WHAT IS NEEDED
For this exercise, reproduce each entry below exactly, excluding pictures.

(Records excerpted from a collection)
┏━━

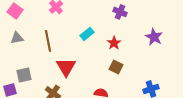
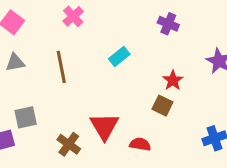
red star: (114, 43) -> (173, 80), moved
red triangle: (66, 67) -> (104, 126), moved

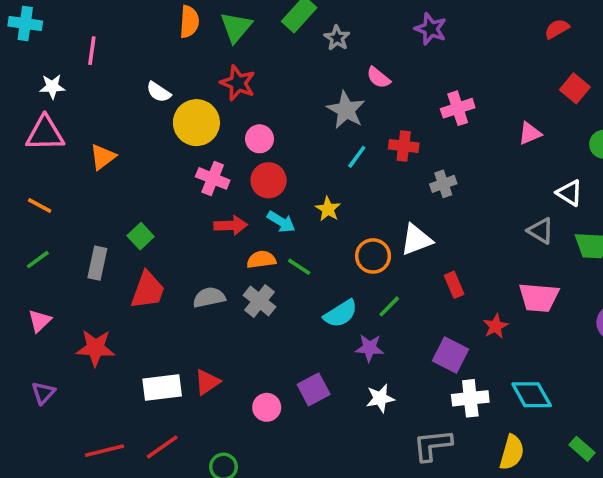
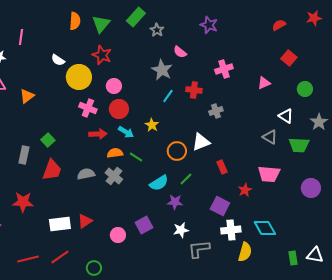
gray L-shape: (432, 445) -> (199, 249), moved
green rectangle: (582, 449) -> (293, 258), turned 40
yellow semicircle: (512, 452) -> (245, 252), moved

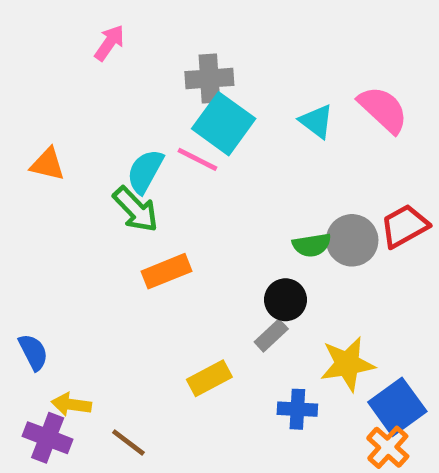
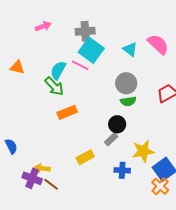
pink arrow: (109, 43) -> (43, 26), moved, turned 35
gray circle: (352, 240) -> (126, 83), moved
yellow arrow: (71, 404) -> (42, 168), moved
purple cross: (48, 438) -> (32, 178), moved

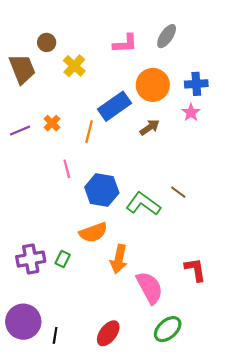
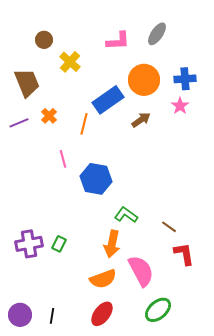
brown trapezoid: (22, 69) -> (27, 83), moved
brown line: (178, 192) -> (169, 227), moved
green L-shape: (143, 204) -> (126, 215), moved, size x0.7
orange semicircle: (93, 232) -> (103, 279), moved
purple circle: (23, 322) -> (20, 315), moved, size x0.7

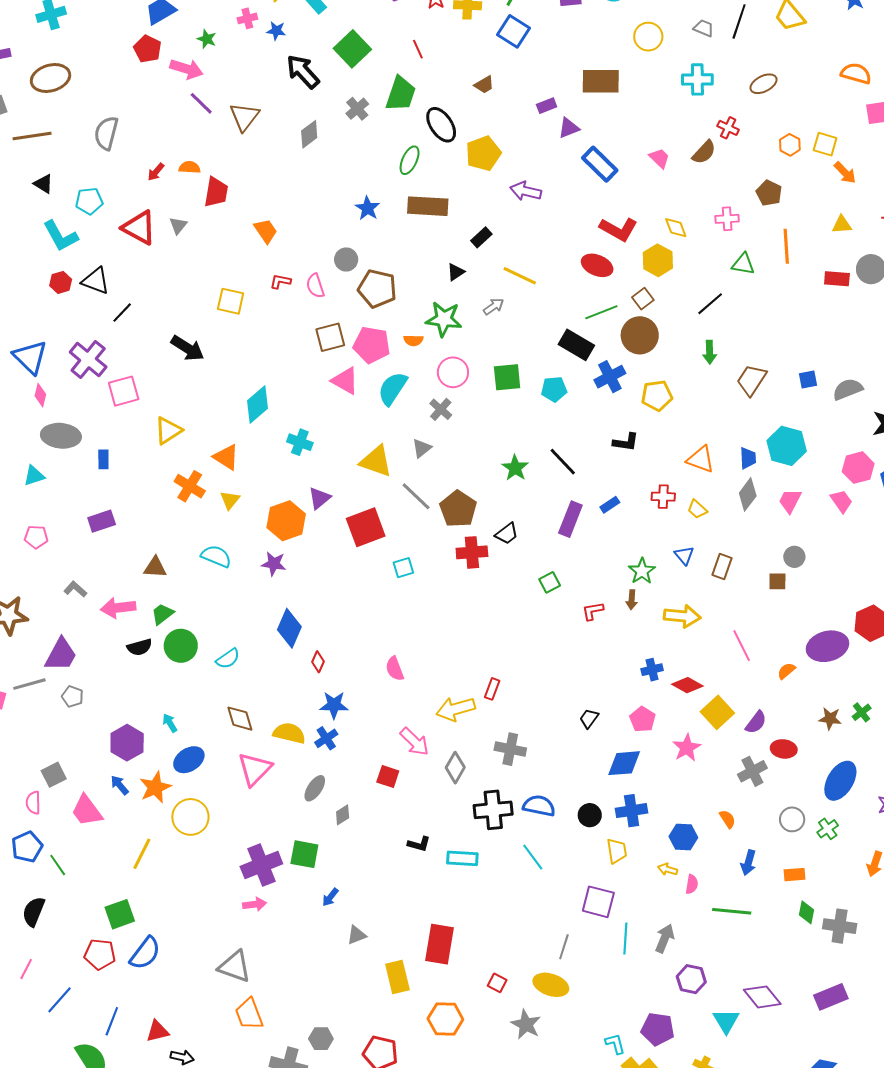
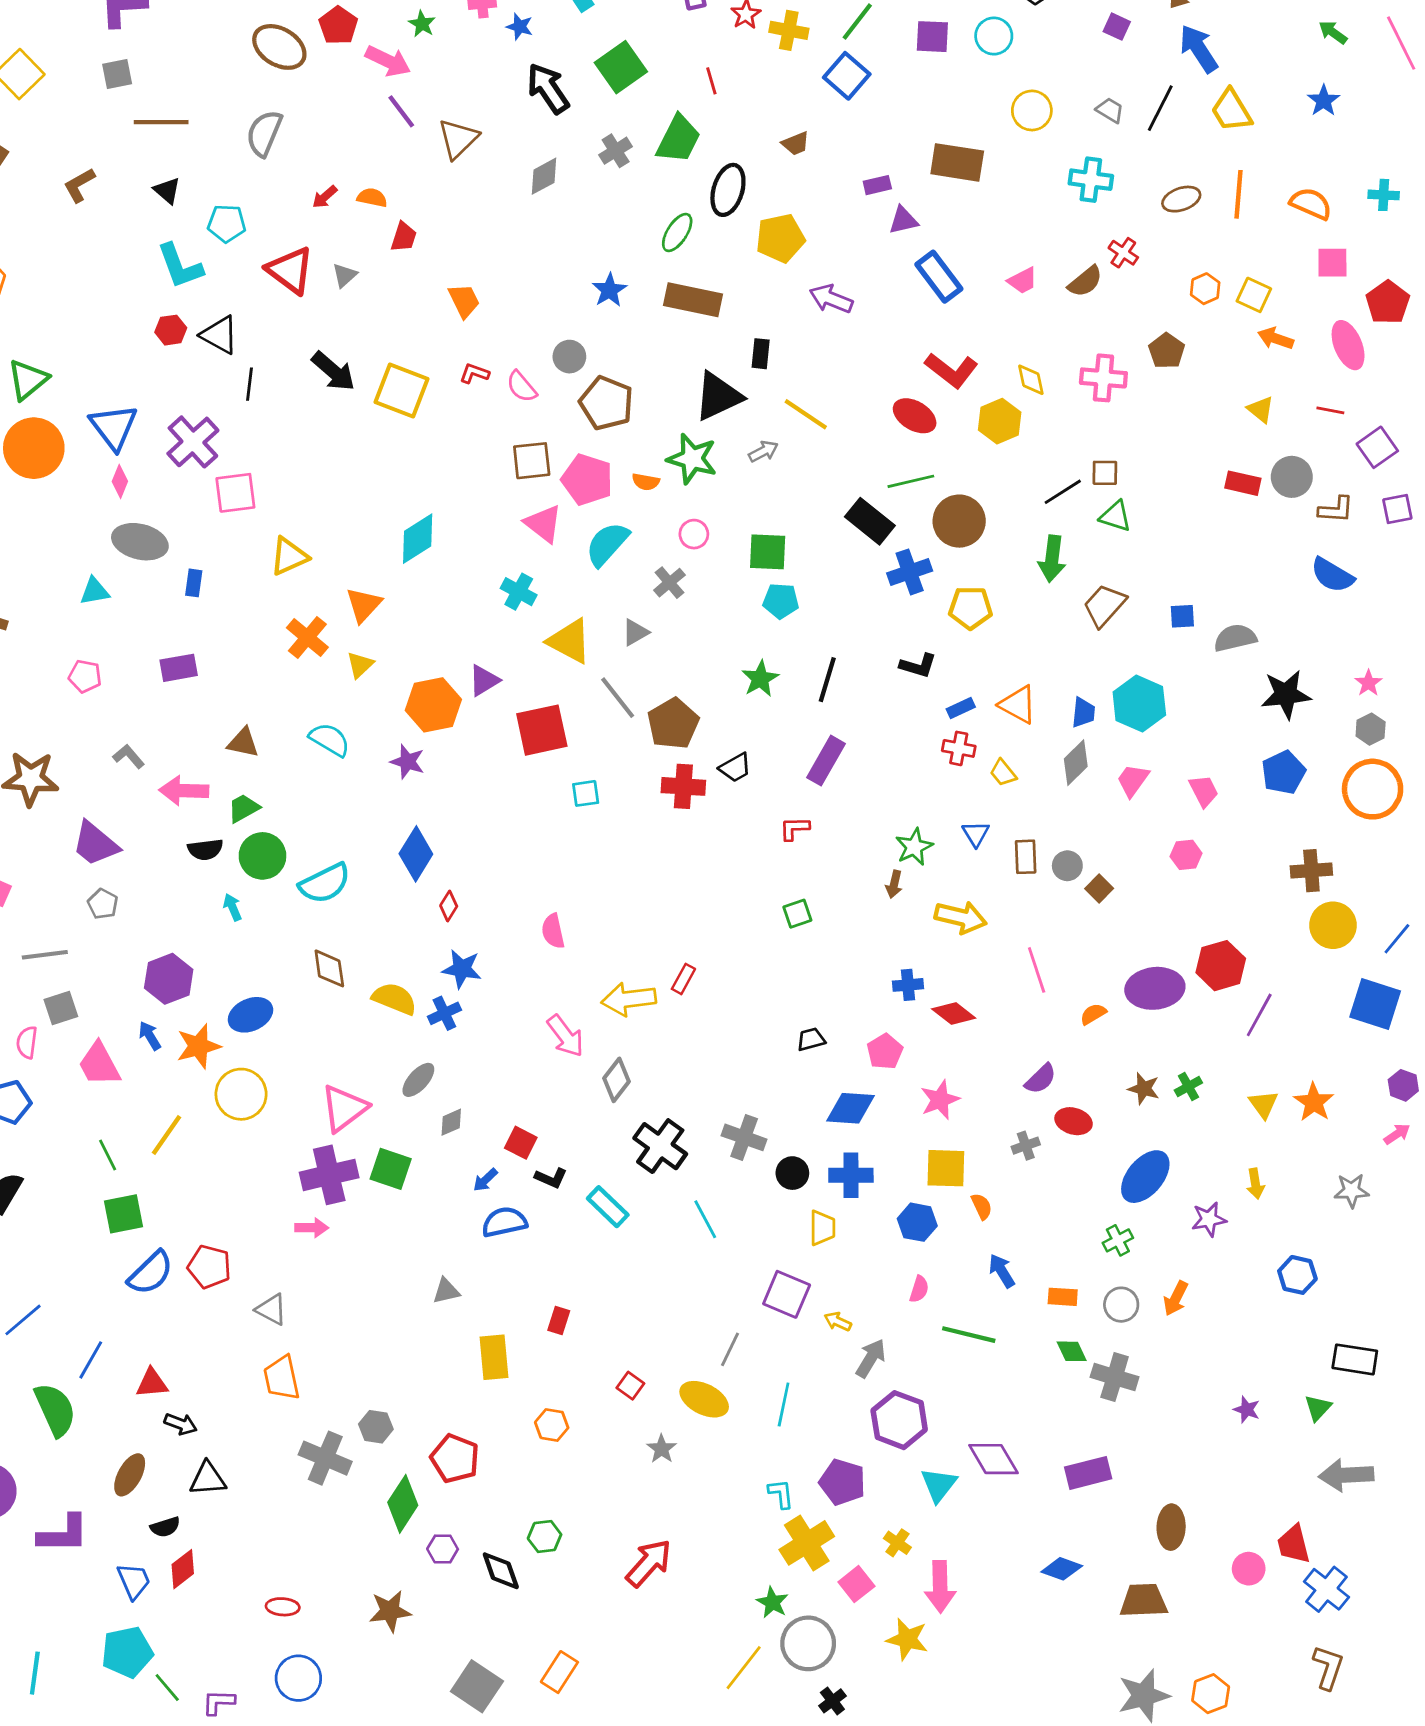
brown ellipse: (51, 78) -> (279, 47), moved, turned 39
black ellipse: (441, 125) -> (728, 190), turned 42
pink trapezoid: (659, 158) -> (1022, 281), turned 100
orange arrow: (845, 173) -> (1276, 339), turned 145
red trapezoid: (216, 192) -> (404, 237), size x0.7
pink cross: (727, 219) -> (1103, 378), size x1.4
yellow triangle: (842, 225) -> (1261, 409), turned 35
black rectangle: (481, 237) -> (761, 354), turned -50
orange line: (786, 246) -> (1239, 194), moved
green triangle: (743, 264) -> (1115, 516), moved
black triangle: (456, 272) -> (718, 396), size x2.0
pink semicircle: (315, 286) -> (522, 387), turned -30
brown square: (643, 299) -> (1105, 473), moved, turned 30
yellow square: (231, 301) -> (402, 390), size x1.4
black line: (122, 313) -> (250, 384), turned -45
black arrow: (187, 348) -> (333, 371), moved
green arrow: (710, 352) -> (1052, 559), size x1.4
pink circle: (453, 372) -> (694, 534), size x0.7
cyan pentagon: (554, 389) -> (781, 601), moved
cyan cross: (300, 442) -> (519, 592), moved
orange triangle: (226, 457) -> (364, 605), turned 32
black line: (563, 462) -> (827, 680), turned 52
pink hexagon: (858, 468) -> (1186, 855), moved, size x0.7
blue rectangle: (610, 505) -> (961, 708), moved
gray circle: (794, 557) -> (1067, 866), moved
brown rectangle: (722, 566) -> (1026, 857), turned -30
brown square: (777, 581) -> (1099, 889), turned 36
green square: (550, 582) -> (797, 914), moved
red L-shape: (593, 611) -> (794, 828), moved
purple trapezoid: (61, 655) -> (95, 844), turned 93
cyan semicircle: (228, 659) -> (325, 883), size x1.5
gray line: (29, 684) -> (45, 955), moved
yellow square: (717, 712) -> (946, 1168), moved, turned 36
black trapezoid: (589, 718) -> (811, 1039), turned 30
cyan arrow: (170, 723) -> (232, 907), moved
gray cross: (510, 749) -> (744, 1137), moved
pink triangle: (255, 769) -> (344, 1108), moved
gray cross: (752, 771) -> (1026, 1146), size x0.7
red square: (388, 777) -> (521, 1143), moved
blue semicircle: (539, 806) -> (504, 1222), moved, turned -32
black cross: (493, 810) -> (660, 1146), turned 33
gray circle: (792, 819) -> (1121, 1305), moved
cyan rectangle: (462, 858) -> (608, 1207), turned 32
blue arrow: (748, 863) -> (1002, 1271), turned 125
green line: (58, 865) -> (108, 1155), moved
yellow arrow: (668, 869) -> (838, 1322), moved
blue arrow: (330, 897) -> (485, 1180), moved
green diamond: (807, 912) -> (1072, 1351), turned -45
cyan line: (625, 939) -> (784, 1404), moved
red rectangle: (439, 944) -> (559, 1320), size x0.5
red pentagon: (100, 954) -> (209, 1267), moved
gray triangle: (235, 966) -> (271, 1309), size x0.7
purple hexagon: (691, 979) -> (899, 1420), size x1.4
orange hexagon: (445, 1019) -> (552, 1425), size x0.7
gray star: (526, 1024) -> (662, 1449), size x0.7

┗━━

OUTPUT BELOW
red star: (114, 43) -> (173, 80), moved
red triangle: (66, 67) -> (104, 126), moved

gray L-shape: (432, 445) -> (199, 249), moved
green rectangle: (582, 449) -> (293, 258), turned 40
yellow semicircle: (512, 452) -> (245, 252), moved

pink arrow: (109, 43) -> (43, 26), moved, turned 35
gray circle: (352, 240) -> (126, 83), moved
yellow arrow: (71, 404) -> (42, 168), moved
purple cross: (48, 438) -> (32, 178), moved

brown trapezoid: (22, 69) -> (27, 83), moved
brown line: (178, 192) -> (169, 227), moved
green L-shape: (143, 204) -> (126, 215), moved, size x0.7
orange semicircle: (93, 232) -> (103, 279), moved
purple circle: (23, 322) -> (20, 315), moved, size x0.7

brown ellipse: (51, 78) -> (279, 47), moved, turned 39
black ellipse: (441, 125) -> (728, 190), turned 42
pink trapezoid: (659, 158) -> (1022, 281), turned 100
orange arrow: (845, 173) -> (1276, 339), turned 145
red trapezoid: (216, 192) -> (404, 237), size x0.7
pink cross: (727, 219) -> (1103, 378), size x1.4
yellow triangle: (842, 225) -> (1261, 409), turned 35
black rectangle: (481, 237) -> (761, 354), turned -50
orange line: (786, 246) -> (1239, 194), moved
green triangle: (743, 264) -> (1115, 516), moved
black triangle: (456, 272) -> (718, 396), size x2.0
pink semicircle: (315, 286) -> (522, 387), turned -30
brown square: (643, 299) -> (1105, 473), moved, turned 30
yellow square: (231, 301) -> (402, 390), size x1.4
black line: (122, 313) -> (250, 384), turned -45
black arrow: (187, 348) -> (333, 371), moved
green arrow: (710, 352) -> (1052, 559), size x1.4
pink circle: (453, 372) -> (694, 534), size x0.7
cyan pentagon: (554, 389) -> (781, 601), moved
cyan cross: (300, 442) -> (519, 592), moved
orange triangle: (226, 457) -> (364, 605), turned 32
black line: (563, 462) -> (827, 680), turned 52
pink hexagon: (858, 468) -> (1186, 855), moved, size x0.7
blue rectangle: (610, 505) -> (961, 708), moved
gray circle: (794, 557) -> (1067, 866), moved
brown rectangle: (722, 566) -> (1026, 857), turned -30
brown square: (777, 581) -> (1099, 889), turned 36
green square: (550, 582) -> (797, 914), moved
red L-shape: (593, 611) -> (794, 828), moved
purple trapezoid: (61, 655) -> (95, 844), turned 93
cyan semicircle: (228, 659) -> (325, 883), size x1.5
gray line: (29, 684) -> (45, 955), moved
yellow square: (717, 712) -> (946, 1168), moved, turned 36
black trapezoid: (589, 718) -> (811, 1039), turned 30
cyan arrow: (170, 723) -> (232, 907), moved
gray cross: (510, 749) -> (744, 1137), moved
pink triangle: (255, 769) -> (344, 1108), moved
gray cross: (752, 771) -> (1026, 1146), size x0.7
red square: (388, 777) -> (521, 1143), moved
blue semicircle: (539, 806) -> (504, 1222), moved, turned -32
black cross: (493, 810) -> (660, 1146), turned 33
gray circle: (792, 819) -> (1121, 1305), moved
cyan rectangle: (462, 858) -> (608, 1207), turned 32
blue arrow: (748, 863) -> (1002, 1271), turned 125
green line: (58, 865) -> (108, 1155), moved
yellow arrow: (668, 869) -> (838, 1322), moved
blue arrow: (330, 897) -> (485, 1180), moved
green diamond: (807, 912) -> (1072, 1351), turned -45
cyan line: (625, 939) -> (784, 1404), moved
red rectangle: (439, 944) -> (559, 1320), size x0.5
red pentagon: (100, 954) -> (209, 1267), moved
gray triangle: (235, 966) -> (271, 1309), size x0.7
purple hexagon: (691, 979) -> (899, 1420), size x1.4
orange hexagon: (445, 1019) -> (552, 1425), size x0.7
gray star: (526, 1024) -> (662, 1449), size x0.7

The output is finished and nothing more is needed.